§ PROBLEM:
Set down exactly the lines below, starting at the one that contains "JP1 pin 3: GND -> none" and ending at the one that contains "TP3: none -> test point (VE)", with both of those lines included and nothing else.

§ STORED DATA:

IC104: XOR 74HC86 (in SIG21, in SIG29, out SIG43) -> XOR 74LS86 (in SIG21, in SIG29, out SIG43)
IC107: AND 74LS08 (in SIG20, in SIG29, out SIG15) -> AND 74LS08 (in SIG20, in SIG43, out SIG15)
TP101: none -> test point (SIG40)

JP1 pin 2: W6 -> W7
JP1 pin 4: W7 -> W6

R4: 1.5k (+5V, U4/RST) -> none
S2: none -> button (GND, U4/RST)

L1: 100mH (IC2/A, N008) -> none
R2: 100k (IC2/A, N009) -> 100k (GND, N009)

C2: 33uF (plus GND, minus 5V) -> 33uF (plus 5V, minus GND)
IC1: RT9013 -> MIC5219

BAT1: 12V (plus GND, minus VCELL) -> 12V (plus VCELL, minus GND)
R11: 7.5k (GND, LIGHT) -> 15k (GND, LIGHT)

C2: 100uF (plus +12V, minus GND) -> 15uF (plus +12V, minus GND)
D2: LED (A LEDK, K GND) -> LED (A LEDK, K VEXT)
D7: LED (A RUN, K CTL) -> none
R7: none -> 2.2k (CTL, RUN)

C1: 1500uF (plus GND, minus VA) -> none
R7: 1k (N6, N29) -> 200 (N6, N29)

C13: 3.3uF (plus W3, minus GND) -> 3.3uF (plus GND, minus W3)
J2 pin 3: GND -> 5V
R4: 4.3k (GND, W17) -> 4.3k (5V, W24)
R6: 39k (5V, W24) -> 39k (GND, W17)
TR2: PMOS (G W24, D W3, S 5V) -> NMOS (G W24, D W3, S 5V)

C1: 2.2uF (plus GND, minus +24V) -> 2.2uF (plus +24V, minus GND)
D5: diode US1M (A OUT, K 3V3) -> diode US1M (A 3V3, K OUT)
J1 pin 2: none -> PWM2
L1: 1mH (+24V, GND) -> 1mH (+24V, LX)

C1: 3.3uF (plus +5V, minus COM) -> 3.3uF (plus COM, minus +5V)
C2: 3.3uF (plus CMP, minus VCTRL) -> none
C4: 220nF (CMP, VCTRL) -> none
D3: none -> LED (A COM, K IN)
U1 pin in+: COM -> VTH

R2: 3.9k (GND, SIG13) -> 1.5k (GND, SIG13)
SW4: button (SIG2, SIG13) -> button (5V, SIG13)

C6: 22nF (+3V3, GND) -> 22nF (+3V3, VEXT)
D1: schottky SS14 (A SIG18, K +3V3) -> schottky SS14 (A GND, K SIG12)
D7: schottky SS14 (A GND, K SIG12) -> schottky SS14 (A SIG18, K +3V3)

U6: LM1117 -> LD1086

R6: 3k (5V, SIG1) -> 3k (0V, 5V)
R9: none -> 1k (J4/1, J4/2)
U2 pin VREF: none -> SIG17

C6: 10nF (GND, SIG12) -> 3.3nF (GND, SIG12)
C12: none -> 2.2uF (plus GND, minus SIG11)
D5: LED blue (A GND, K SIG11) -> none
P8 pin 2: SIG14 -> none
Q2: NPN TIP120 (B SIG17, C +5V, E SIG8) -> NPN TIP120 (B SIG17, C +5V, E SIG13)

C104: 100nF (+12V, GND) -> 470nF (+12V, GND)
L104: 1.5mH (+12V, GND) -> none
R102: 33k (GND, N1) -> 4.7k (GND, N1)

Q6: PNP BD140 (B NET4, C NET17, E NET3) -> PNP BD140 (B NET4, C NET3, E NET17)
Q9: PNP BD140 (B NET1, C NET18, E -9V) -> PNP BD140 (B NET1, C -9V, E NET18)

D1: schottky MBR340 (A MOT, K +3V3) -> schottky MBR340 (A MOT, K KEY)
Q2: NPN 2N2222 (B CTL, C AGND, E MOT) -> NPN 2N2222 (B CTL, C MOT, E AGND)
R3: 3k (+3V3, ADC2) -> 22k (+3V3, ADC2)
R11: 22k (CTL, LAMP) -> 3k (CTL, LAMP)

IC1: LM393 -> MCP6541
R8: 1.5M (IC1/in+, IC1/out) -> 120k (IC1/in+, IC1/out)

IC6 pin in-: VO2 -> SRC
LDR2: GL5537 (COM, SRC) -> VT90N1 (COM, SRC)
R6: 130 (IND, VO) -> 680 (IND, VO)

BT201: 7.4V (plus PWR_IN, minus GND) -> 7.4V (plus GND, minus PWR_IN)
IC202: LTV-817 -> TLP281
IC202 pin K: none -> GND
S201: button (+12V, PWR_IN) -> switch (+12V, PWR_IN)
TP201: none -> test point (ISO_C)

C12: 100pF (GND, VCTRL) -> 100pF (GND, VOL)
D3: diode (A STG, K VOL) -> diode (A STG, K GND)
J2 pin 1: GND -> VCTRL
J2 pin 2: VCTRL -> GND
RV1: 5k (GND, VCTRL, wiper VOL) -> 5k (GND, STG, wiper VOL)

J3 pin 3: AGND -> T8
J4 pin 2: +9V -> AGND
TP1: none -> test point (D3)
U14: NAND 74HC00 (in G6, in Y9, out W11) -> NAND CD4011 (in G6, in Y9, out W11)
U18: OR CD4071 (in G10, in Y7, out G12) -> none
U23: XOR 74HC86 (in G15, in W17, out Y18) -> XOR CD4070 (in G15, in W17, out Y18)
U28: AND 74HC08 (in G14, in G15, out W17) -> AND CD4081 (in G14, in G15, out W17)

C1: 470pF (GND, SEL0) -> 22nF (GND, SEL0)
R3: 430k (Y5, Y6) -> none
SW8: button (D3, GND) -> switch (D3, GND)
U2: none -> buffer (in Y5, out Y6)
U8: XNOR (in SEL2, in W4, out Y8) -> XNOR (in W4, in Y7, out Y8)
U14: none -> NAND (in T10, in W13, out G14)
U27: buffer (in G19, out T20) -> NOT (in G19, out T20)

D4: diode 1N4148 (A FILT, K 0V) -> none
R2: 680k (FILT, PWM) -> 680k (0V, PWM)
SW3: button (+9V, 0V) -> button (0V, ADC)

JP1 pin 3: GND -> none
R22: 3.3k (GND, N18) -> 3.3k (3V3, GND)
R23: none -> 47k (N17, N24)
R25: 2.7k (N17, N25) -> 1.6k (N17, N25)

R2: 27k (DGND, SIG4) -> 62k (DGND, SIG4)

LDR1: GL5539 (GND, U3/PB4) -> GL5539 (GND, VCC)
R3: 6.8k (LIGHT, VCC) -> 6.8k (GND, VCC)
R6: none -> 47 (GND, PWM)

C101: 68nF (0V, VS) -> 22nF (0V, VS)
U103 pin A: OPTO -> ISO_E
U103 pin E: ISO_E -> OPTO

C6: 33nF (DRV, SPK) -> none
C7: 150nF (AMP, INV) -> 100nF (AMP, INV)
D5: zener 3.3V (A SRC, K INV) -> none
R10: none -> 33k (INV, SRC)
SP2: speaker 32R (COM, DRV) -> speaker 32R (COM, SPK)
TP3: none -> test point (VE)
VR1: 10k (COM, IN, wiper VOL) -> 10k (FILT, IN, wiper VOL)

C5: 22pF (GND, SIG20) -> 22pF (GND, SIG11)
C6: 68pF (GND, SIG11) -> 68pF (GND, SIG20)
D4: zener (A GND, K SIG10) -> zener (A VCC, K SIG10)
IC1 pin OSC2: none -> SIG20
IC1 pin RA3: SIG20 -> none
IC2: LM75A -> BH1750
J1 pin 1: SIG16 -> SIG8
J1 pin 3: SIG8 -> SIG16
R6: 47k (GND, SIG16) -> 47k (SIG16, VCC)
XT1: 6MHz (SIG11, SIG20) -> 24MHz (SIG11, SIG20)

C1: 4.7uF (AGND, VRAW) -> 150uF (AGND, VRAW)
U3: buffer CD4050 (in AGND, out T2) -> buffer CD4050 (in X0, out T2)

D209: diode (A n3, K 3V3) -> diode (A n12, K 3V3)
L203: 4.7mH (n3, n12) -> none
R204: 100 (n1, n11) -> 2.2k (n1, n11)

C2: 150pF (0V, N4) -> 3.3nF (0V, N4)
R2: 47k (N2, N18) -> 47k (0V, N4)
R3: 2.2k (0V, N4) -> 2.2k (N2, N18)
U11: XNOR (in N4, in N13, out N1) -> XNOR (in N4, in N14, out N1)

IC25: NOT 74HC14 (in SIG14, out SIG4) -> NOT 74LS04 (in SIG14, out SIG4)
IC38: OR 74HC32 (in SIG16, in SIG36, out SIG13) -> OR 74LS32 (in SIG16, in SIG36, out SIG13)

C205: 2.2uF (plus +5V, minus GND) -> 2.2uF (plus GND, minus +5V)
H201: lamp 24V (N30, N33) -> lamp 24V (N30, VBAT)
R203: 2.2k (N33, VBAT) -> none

§ OUTPUT FOR THIS TASK:
JP1 pin 3: GND -> none
R22: 3.3k (GND, N18) -> 3.3k (3V3, GND)
R23: none -> 47k (N17, N24)
R25: 2.7k (N17, N25) -> 1.6k (N17, N25)

R2: 27k (DGND, SIG4) -> 62k (DGND, SIG4)

LDR1: GL5539 (GND, U3/PB4) -> GL5539 (GND, VCC)
R3: 6.8k (LIGHT, VCC) -> 6.8k (GND, VCC)
R6: none -> 47 (GND, PWM)

C101: 68nF (0V, VS) -> 22nF (0V, VS)
U103 pin A: OPTO -> ISO_E
U103 pin E: ISO_E -> OPTO

C6: 33nF (DRV, SPK) -> none
C7: 150nF (AMP, INV) -> 100nF (AMP, INV)
D5: zener 3.3V (A SRC, K INV) -> none
R10: none -> 33k (INV, SRC)
SP2: speaker 32R (COM, DRV) -> speaker 32R (COM, SPK)
TP3: none -> test point (VE)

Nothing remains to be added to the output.